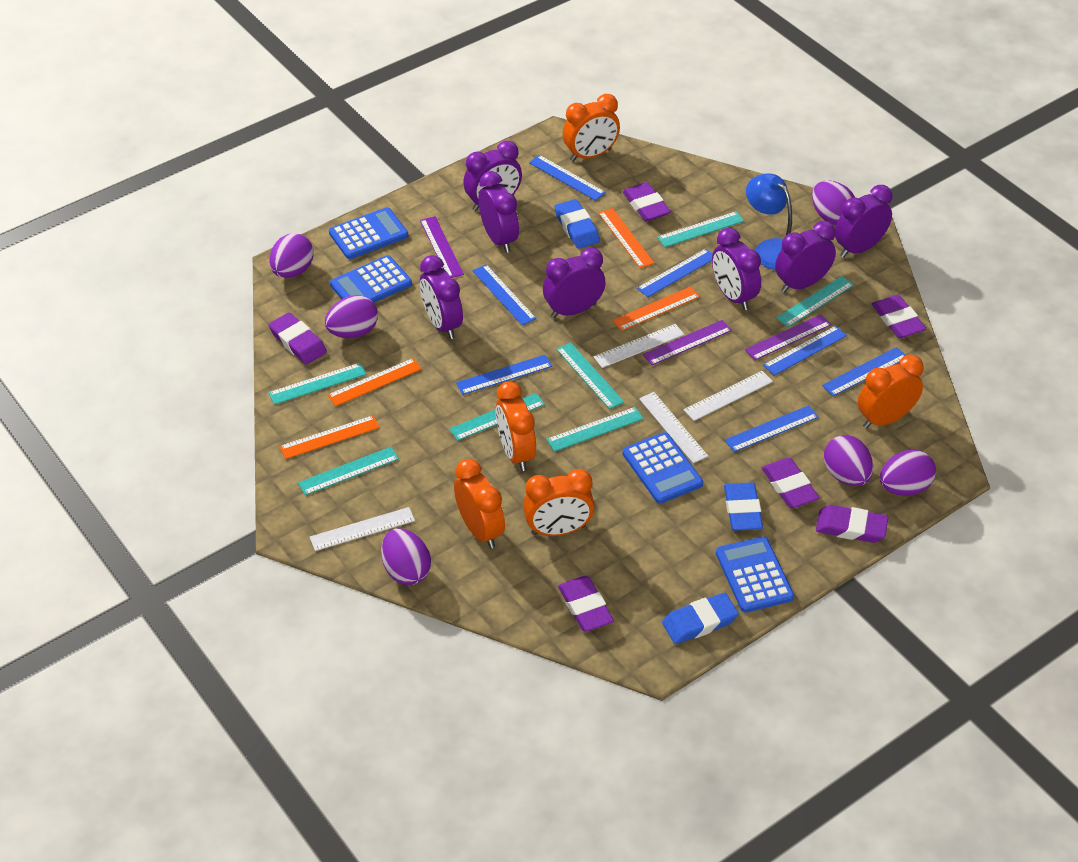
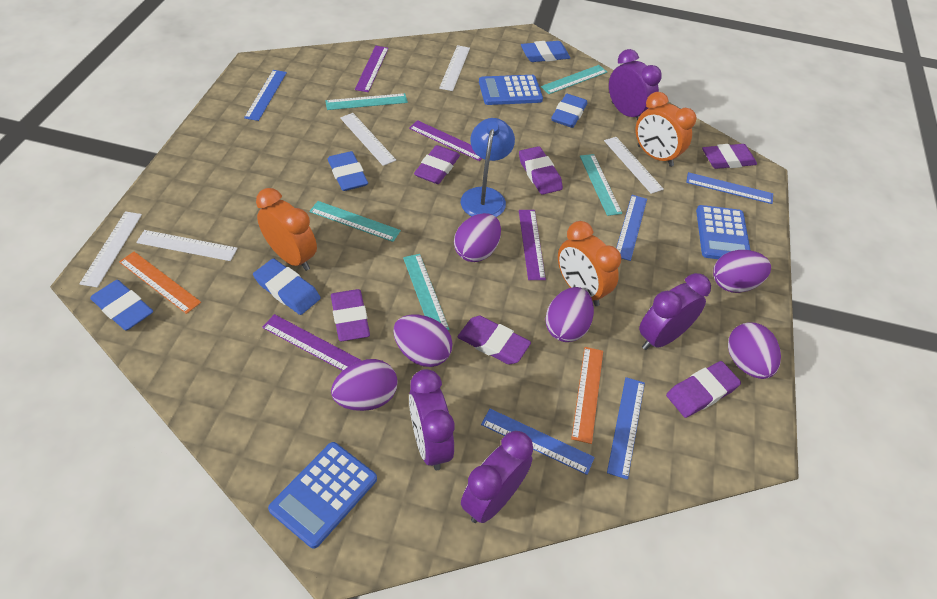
blue calculator: 4 -> 3
blue eraser: 3 -> 5
blue ruler: 7 -> 5
orange clock: 5 -> 3
orange ruler: 4 -> 2
purple clock: 7 -> 4
purple ruler: 3 -> 4
turquoise ruler: 7 -> 5
white ruler: 4 -> 5

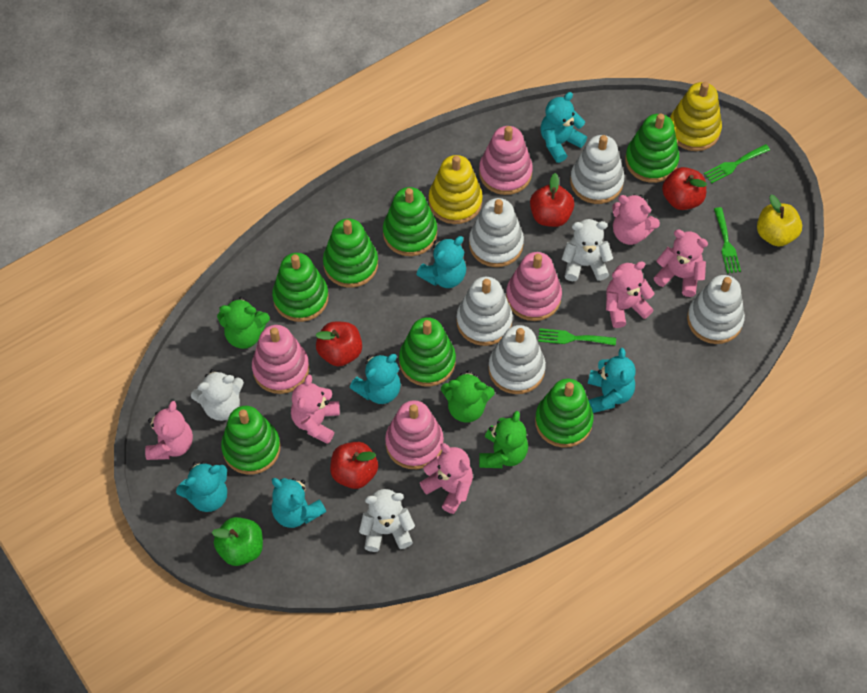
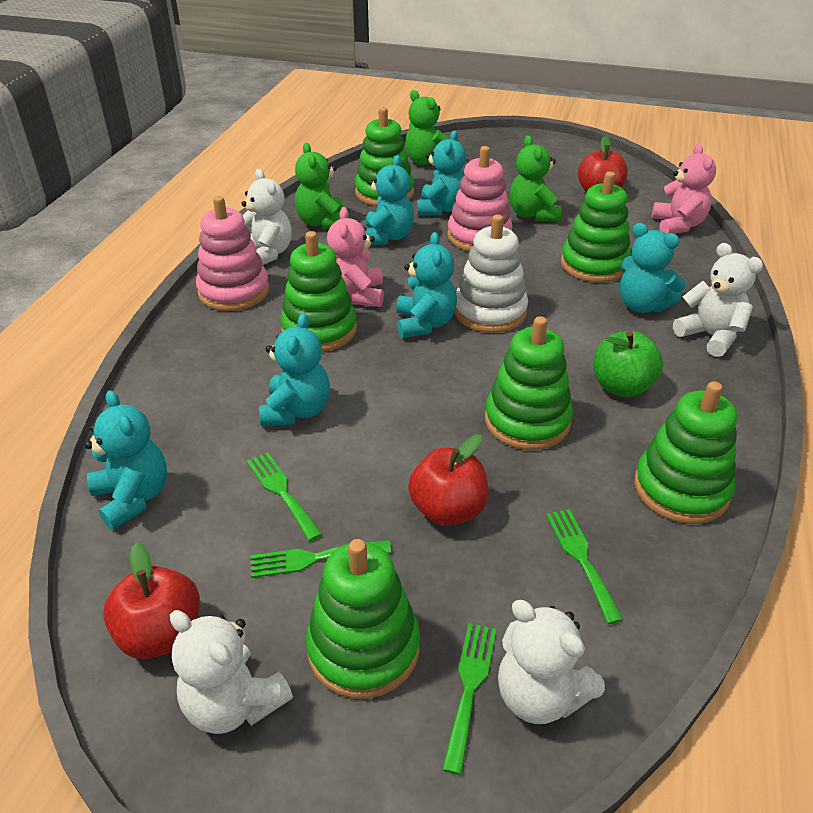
green fork: 3 -> 4
green stacking toy: 7 -> 6
pink stacking toy: 4 -> 2
pink teddy bear: 6 -> 2
red apple: 4 -> 3
white stacking toy: 5 -> 1
white teddy bear: 3 -> 4
yellow apple: 1 -> 0
yellow stacking toy: 2 -> 0

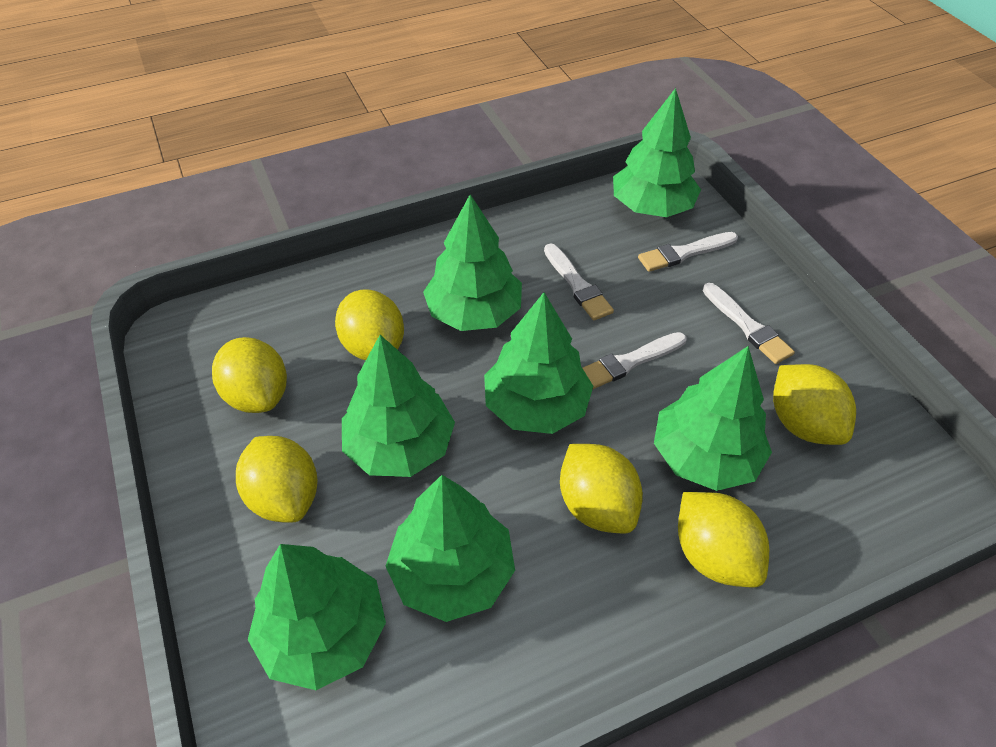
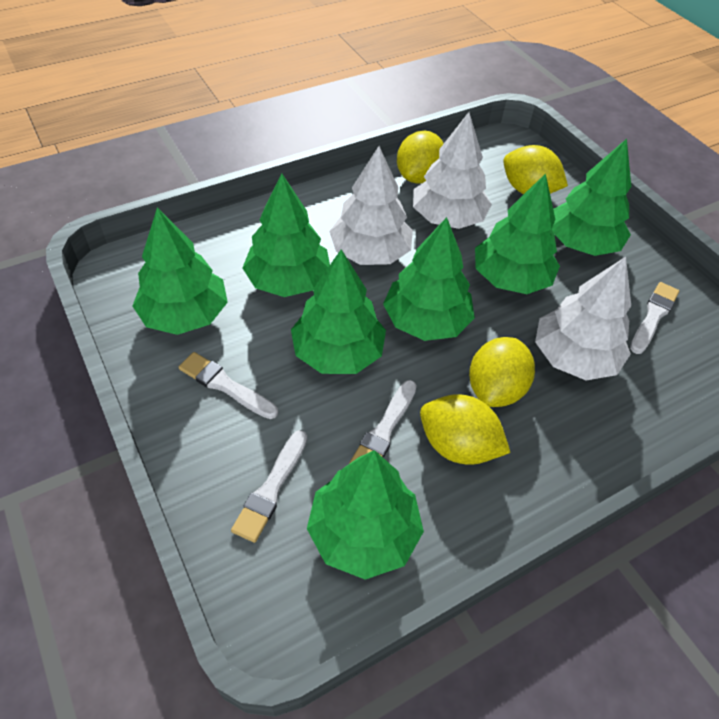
white tree: 0 -> 3
yellow lemon: 6 -> 4

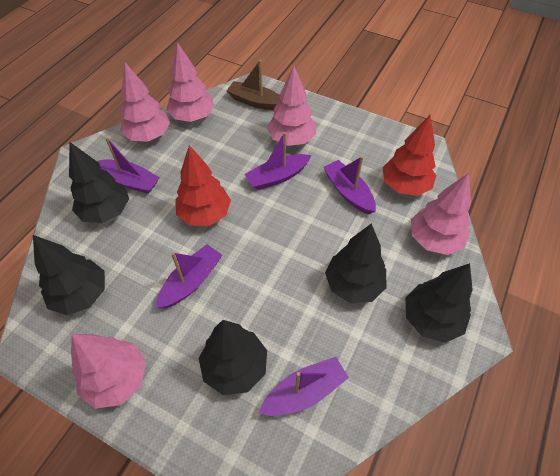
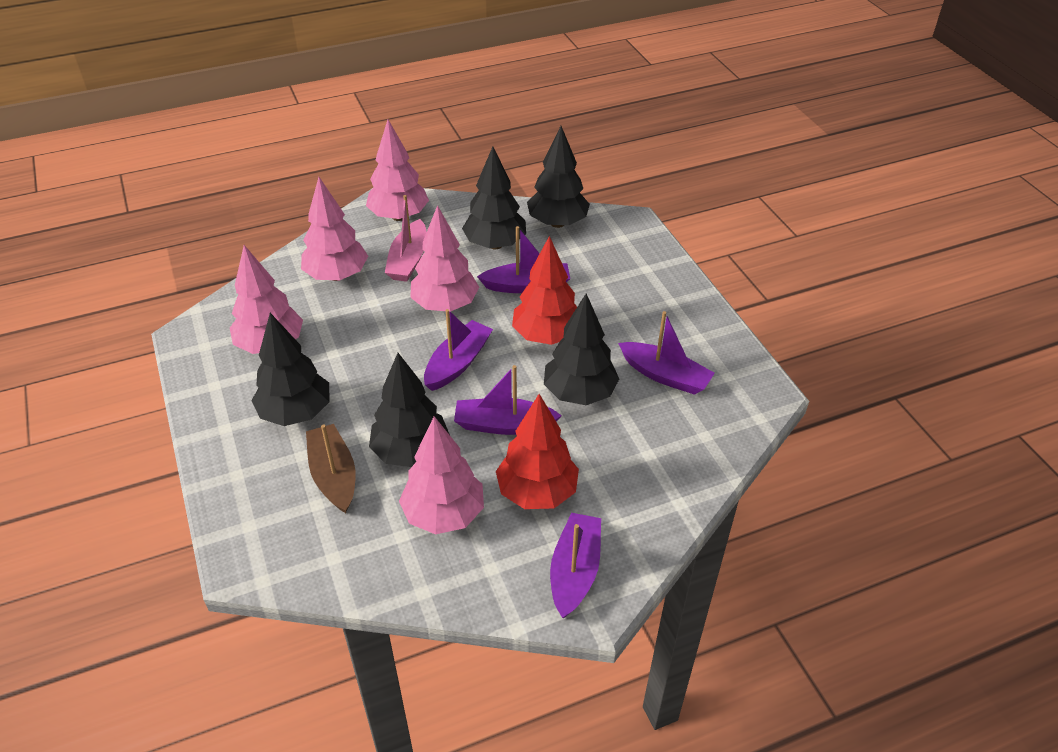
pink boat: 0 -> 1

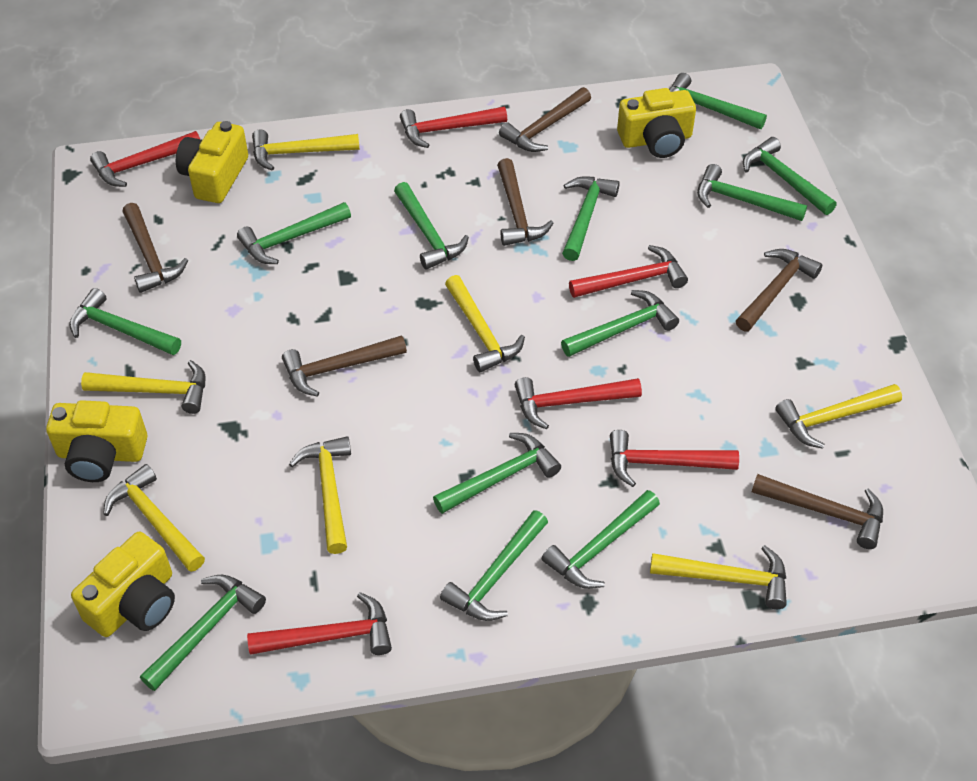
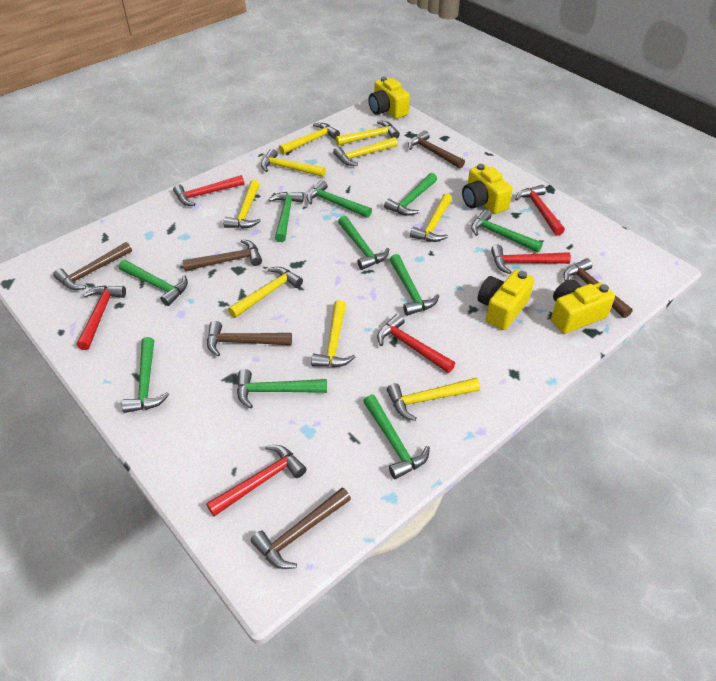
green hammer: 12 -> 10
yellow hammer: 7 -> 9

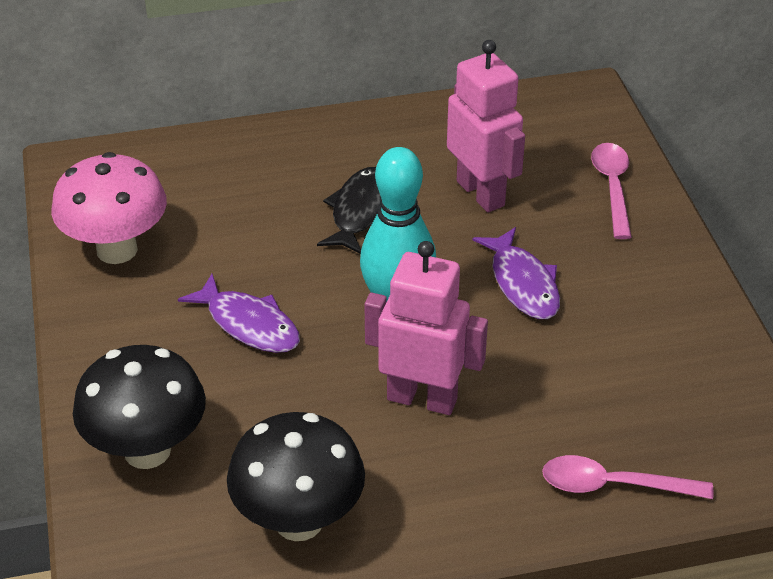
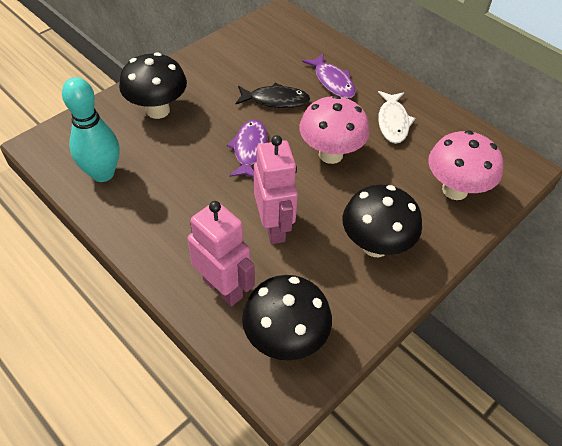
black mushroom: 2 -> 3
pink mushroom: 1 -> 2
pink spoon: 2 -> 0
white fish: 0 -> 1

(Aim of the task):
Retyped exactly, the lines from the one holding "pink teddy bear: 6 -> 2" through the last line of the data above are the whole answer. Pictures stay out.

(Answer below):
pink teddy bear: 6 -> 2
red apple: 4 -> 3
white stacking toy: 5 -> 1
white teddy bear: 3 -> 4
yellow apple: 1 -> 0
yellow stacking toy: 2 -> 0

white tree: 0 -> 3
yellow lemon: 6 -> 4

pink boat: 0 -> 1

green hammer: 12 -> 10
yellow hammer: 7 -> 9

black mushroom: 2 -> 3
pink mushroom: 1 -> 2
pink spoon: 2 -> 0
white fish: 0 -> 1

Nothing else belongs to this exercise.